WHAT IS NEEDED -> Tally the lines of the data below that contain the string "treadmill". Give the tally and nothing else.

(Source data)
*** Block opens ***
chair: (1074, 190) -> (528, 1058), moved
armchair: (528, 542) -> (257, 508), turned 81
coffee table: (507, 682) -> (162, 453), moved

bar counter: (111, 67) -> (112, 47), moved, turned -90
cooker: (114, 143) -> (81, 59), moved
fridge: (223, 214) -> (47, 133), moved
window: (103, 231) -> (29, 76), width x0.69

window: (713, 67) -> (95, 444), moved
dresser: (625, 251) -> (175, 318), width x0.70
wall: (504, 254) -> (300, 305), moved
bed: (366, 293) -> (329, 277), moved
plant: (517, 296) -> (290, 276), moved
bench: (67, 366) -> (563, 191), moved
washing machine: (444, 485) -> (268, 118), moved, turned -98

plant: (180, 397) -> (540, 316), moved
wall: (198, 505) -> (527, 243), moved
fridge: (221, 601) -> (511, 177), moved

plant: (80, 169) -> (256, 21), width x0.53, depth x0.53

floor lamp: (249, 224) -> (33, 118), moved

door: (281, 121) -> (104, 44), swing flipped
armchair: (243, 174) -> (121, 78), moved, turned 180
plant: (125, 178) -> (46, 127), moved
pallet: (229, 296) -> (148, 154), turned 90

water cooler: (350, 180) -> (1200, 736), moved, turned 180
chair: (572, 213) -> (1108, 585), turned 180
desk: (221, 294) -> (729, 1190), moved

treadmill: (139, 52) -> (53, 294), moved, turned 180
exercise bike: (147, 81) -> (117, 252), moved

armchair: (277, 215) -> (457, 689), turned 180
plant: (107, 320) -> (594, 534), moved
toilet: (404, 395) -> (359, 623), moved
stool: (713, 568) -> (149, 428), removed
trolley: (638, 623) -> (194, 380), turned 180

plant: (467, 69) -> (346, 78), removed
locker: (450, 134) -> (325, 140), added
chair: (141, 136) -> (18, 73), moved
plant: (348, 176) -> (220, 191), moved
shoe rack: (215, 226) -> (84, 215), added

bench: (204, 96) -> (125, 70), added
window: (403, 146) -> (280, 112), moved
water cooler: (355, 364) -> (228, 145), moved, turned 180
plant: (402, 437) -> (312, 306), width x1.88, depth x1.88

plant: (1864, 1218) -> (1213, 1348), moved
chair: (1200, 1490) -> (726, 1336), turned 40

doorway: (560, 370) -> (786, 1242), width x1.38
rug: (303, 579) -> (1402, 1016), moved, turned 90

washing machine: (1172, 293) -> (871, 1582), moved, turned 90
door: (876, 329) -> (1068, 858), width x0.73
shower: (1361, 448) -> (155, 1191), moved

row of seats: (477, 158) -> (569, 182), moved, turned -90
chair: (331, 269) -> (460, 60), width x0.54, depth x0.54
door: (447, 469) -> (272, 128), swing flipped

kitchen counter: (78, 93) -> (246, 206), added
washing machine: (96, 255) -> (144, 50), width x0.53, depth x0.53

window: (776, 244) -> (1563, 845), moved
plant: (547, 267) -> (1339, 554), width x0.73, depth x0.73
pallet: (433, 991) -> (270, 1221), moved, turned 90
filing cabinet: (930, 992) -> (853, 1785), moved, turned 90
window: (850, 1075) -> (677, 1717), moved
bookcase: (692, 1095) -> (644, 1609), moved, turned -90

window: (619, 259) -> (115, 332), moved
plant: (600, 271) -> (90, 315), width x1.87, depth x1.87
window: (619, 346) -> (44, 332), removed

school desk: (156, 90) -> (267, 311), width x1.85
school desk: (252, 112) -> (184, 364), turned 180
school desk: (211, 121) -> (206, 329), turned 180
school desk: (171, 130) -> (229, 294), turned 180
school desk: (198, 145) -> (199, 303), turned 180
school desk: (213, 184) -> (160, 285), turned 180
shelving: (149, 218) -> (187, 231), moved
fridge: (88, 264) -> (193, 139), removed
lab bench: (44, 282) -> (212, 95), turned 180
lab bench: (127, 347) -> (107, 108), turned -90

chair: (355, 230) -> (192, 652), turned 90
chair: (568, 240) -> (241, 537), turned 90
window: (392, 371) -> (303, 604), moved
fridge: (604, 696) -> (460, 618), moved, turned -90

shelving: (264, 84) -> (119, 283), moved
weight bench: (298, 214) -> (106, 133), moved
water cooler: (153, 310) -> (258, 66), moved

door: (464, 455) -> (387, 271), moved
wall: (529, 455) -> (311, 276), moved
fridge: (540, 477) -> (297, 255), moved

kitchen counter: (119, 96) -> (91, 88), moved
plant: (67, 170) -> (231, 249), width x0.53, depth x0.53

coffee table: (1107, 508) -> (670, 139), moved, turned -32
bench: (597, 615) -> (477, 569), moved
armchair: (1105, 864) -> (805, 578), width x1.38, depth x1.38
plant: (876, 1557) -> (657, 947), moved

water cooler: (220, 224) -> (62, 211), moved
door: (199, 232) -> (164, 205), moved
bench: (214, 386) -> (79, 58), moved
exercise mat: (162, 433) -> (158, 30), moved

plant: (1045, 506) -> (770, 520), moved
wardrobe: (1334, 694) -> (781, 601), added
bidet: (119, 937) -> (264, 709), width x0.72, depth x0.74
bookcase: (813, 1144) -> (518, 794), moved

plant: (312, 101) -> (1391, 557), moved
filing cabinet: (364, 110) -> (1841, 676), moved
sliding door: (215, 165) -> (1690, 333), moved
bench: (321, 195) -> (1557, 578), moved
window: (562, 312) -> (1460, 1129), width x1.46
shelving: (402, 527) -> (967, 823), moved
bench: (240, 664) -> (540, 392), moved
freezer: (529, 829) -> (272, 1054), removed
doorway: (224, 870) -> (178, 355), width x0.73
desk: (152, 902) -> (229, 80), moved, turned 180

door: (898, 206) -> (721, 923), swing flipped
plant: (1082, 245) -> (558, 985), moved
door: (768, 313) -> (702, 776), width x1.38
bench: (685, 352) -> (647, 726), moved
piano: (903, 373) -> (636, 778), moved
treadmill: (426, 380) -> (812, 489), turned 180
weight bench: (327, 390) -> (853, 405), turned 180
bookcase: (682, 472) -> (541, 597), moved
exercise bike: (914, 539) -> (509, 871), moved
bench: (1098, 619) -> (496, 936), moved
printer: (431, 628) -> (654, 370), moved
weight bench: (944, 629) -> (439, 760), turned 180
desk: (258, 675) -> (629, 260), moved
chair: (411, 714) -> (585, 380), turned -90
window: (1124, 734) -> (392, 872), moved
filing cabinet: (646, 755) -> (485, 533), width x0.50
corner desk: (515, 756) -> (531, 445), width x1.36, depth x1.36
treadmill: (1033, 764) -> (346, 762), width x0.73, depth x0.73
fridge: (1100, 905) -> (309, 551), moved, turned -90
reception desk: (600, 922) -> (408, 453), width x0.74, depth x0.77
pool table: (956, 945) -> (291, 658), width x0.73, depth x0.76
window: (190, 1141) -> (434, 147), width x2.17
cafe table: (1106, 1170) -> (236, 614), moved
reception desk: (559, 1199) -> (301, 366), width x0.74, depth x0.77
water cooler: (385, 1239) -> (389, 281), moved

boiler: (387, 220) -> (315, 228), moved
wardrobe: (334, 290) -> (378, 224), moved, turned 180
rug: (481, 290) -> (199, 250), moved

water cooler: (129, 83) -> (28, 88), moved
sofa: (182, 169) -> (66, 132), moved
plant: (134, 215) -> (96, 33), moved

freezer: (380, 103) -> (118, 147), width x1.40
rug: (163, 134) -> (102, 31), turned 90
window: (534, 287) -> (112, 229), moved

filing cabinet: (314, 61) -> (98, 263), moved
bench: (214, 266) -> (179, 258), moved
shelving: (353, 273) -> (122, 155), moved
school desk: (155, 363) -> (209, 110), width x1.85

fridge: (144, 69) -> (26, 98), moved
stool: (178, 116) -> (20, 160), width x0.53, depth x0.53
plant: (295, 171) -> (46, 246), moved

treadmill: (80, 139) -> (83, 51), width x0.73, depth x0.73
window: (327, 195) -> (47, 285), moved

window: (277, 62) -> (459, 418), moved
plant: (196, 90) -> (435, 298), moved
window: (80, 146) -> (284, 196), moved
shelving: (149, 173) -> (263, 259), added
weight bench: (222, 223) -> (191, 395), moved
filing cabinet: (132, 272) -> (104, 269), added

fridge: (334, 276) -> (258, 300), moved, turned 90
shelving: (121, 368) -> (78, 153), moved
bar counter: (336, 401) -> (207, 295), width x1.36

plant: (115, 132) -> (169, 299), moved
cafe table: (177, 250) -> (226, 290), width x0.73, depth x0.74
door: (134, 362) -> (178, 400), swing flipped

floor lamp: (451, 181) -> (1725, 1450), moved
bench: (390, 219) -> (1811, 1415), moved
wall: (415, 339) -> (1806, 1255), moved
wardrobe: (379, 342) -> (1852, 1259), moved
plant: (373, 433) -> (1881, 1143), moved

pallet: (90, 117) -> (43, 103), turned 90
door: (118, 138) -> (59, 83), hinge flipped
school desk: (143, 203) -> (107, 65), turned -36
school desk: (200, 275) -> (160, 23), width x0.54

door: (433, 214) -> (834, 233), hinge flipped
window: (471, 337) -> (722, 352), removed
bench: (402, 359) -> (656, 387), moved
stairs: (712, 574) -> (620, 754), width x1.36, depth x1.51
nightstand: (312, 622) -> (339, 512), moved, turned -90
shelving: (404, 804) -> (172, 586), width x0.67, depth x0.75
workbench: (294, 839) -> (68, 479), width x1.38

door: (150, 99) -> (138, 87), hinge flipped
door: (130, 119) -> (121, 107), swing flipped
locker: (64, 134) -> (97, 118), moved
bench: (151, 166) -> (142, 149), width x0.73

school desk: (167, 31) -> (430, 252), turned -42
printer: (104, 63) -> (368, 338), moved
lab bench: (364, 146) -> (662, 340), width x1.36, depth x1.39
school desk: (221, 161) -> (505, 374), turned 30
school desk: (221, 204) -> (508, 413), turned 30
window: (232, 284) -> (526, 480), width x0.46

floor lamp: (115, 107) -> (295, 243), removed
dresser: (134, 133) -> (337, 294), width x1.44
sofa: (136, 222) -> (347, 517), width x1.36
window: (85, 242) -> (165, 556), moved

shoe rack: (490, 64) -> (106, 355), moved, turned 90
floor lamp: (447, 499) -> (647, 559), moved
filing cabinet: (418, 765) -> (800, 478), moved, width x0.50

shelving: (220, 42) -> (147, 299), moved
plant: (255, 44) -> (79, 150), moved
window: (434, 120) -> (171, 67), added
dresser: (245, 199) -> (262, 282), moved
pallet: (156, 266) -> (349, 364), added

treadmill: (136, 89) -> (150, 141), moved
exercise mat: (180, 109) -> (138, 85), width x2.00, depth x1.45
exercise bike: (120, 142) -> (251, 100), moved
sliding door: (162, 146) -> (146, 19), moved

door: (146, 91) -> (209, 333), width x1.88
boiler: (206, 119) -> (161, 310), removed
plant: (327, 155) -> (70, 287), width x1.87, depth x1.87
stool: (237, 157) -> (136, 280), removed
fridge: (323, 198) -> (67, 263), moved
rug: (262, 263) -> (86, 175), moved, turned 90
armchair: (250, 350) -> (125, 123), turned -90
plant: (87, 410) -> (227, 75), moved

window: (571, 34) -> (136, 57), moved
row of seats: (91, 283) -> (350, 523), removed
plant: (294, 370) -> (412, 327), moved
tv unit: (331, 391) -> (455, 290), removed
*** Block closes ***
RESULT OF THE TASK -> 5